[Modification records]
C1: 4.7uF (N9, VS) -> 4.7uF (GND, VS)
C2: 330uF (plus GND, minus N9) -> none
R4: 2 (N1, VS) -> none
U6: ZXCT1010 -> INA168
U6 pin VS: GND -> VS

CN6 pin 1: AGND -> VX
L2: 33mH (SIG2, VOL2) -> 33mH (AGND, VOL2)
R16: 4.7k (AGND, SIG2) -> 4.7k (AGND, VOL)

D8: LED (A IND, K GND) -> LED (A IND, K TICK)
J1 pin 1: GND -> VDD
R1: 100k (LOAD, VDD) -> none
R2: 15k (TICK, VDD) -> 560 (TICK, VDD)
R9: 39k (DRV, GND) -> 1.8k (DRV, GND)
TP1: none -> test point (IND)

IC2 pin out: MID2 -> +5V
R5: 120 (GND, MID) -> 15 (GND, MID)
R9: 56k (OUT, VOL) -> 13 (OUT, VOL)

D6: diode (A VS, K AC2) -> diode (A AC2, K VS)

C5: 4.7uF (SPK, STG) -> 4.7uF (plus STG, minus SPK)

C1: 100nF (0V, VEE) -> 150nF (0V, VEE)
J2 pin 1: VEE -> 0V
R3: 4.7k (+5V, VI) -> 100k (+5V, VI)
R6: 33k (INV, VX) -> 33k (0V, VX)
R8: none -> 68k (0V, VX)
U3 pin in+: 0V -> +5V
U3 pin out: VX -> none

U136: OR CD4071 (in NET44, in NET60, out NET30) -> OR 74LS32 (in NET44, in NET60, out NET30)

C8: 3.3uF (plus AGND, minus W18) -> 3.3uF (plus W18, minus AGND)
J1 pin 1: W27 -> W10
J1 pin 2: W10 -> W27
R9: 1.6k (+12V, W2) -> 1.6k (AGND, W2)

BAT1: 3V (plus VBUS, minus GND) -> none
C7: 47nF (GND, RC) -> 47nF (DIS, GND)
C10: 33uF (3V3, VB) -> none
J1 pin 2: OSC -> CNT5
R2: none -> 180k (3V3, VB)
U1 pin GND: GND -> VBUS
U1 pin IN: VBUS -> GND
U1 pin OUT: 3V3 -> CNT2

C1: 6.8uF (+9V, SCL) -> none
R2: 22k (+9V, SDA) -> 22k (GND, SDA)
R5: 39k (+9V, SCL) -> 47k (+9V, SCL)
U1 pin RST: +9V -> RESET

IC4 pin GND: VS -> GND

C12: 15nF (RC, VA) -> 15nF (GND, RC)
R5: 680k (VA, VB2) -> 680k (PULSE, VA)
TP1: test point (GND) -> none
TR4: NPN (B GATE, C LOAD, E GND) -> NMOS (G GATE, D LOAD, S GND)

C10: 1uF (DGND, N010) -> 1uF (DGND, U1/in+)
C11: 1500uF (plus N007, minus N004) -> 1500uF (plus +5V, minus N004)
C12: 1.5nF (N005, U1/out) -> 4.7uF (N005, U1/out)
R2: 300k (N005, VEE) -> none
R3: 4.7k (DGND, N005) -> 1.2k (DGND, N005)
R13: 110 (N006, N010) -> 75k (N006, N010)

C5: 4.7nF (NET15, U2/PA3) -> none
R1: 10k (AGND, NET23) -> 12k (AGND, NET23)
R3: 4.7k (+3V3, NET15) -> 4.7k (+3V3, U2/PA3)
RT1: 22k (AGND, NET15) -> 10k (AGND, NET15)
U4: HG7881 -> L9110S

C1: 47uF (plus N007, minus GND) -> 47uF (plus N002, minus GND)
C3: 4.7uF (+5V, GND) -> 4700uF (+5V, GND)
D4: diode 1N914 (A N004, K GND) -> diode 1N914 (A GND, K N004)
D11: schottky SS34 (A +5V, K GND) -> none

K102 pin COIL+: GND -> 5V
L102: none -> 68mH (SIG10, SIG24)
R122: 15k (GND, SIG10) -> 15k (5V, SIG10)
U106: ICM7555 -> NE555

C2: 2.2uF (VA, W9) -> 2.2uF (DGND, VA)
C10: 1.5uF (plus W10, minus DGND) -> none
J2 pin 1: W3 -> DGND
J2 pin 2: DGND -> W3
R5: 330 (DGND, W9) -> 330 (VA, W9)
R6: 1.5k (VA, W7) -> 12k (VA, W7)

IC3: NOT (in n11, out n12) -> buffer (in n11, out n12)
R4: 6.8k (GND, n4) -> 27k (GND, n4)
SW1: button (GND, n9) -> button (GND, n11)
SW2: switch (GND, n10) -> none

Assignment: Scan the data for lines containing "DGND" and copy all of them.

Response box:
C10: 1uF (DGND, N010) -> 1uF (DGND, U1/in+)
R3: 4.7k (DGND, N005) -> 1.2k (DGND, N005)
C2: 2.2uF (VA, W9) -> 2.2uF (DGND, VA)
C10: 1.5uF (plus W10, minus DGND) -> none
J2 pin 1: W3 -> DGND
J2 pin 2: DGND -> W3
R5: 330 (DGND, W9) -> 330 (VA, W9)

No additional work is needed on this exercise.